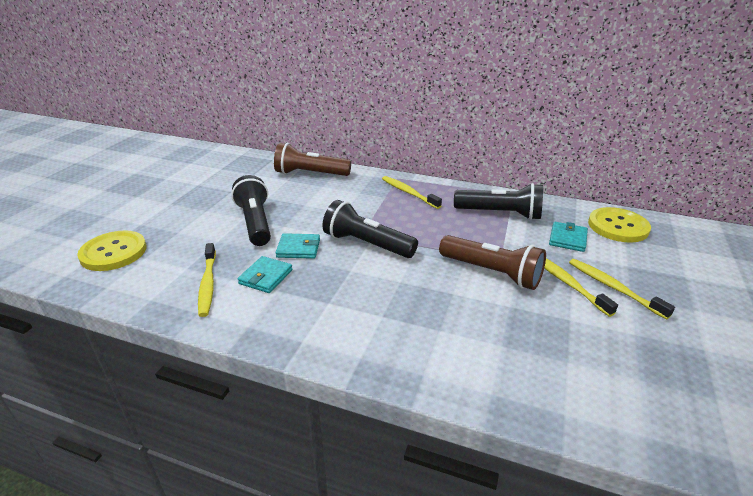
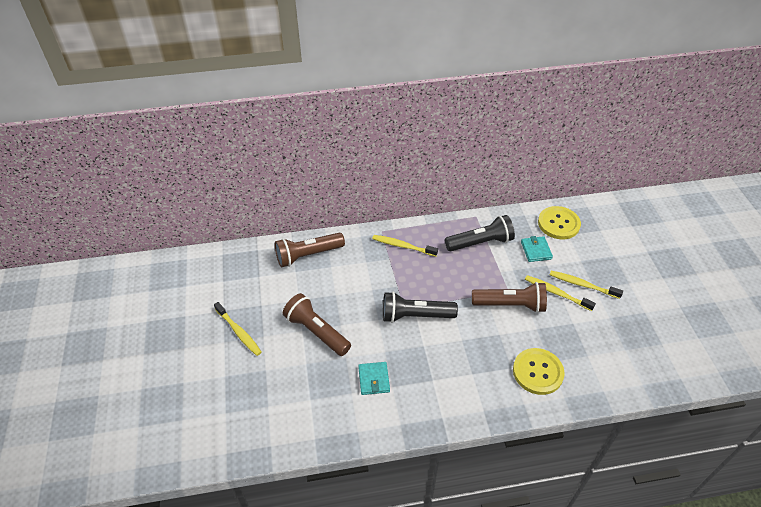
camera: 30 degrees left, 15 degrees up
yellow button [77,230,147,271] -> yellow button moved to [513,348,565,395]
yellow toothbrush [198,243,216,317] -> yellow toothbrush moved to [214,302,262,356]
black flashlight [231,175,271,246] -> brown flashlight [283,293,351,356]
turquoise wallet [276,233,320,259] -> none

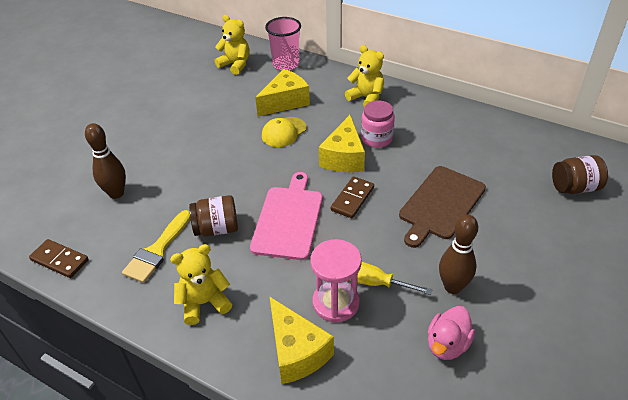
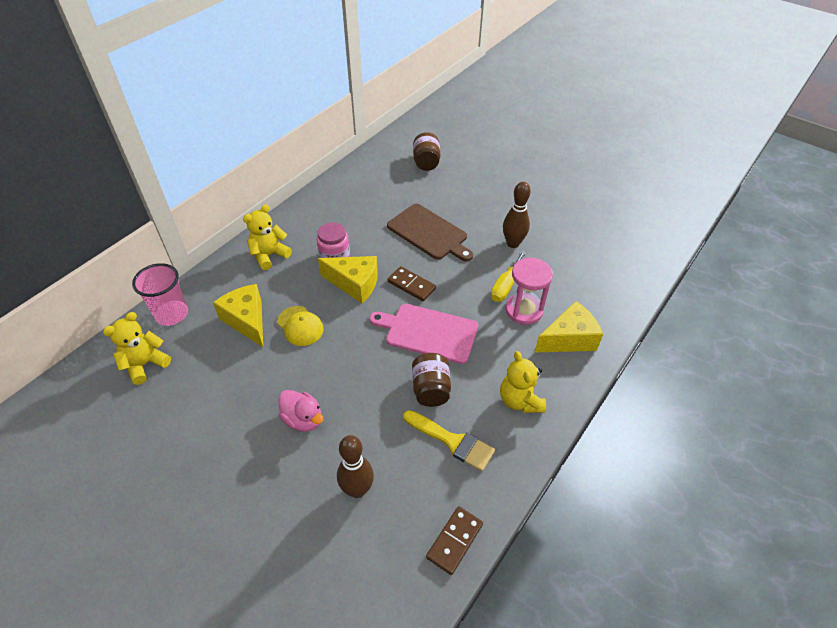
camera: 85 degrees left, 5 degrees up
pink duck [428,306,475,360] -> pink duck moved to [278,390,324,432]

→ **Task statement**: Pictures should be skipped, and the records retyped word for word.

→ **Written response**:
camera: 30 degrees left, 15 degrees up
yellow button [77,230,147,271] -> yellow button moved to [513,348,565,395]
yellow toothbrush [198,243,216,317] -> yellow toothbrush moved to [214,302,262,356]
black flashlight [231,175,271,246] -> brown flashlight [283,293,351,356]
turquoise wallet [276,233,320,259] -> none

camera: 85 degrees left, 5 degrees up
pink duck [428,306,475,360] -> pink duck moved to [278,390,324,432]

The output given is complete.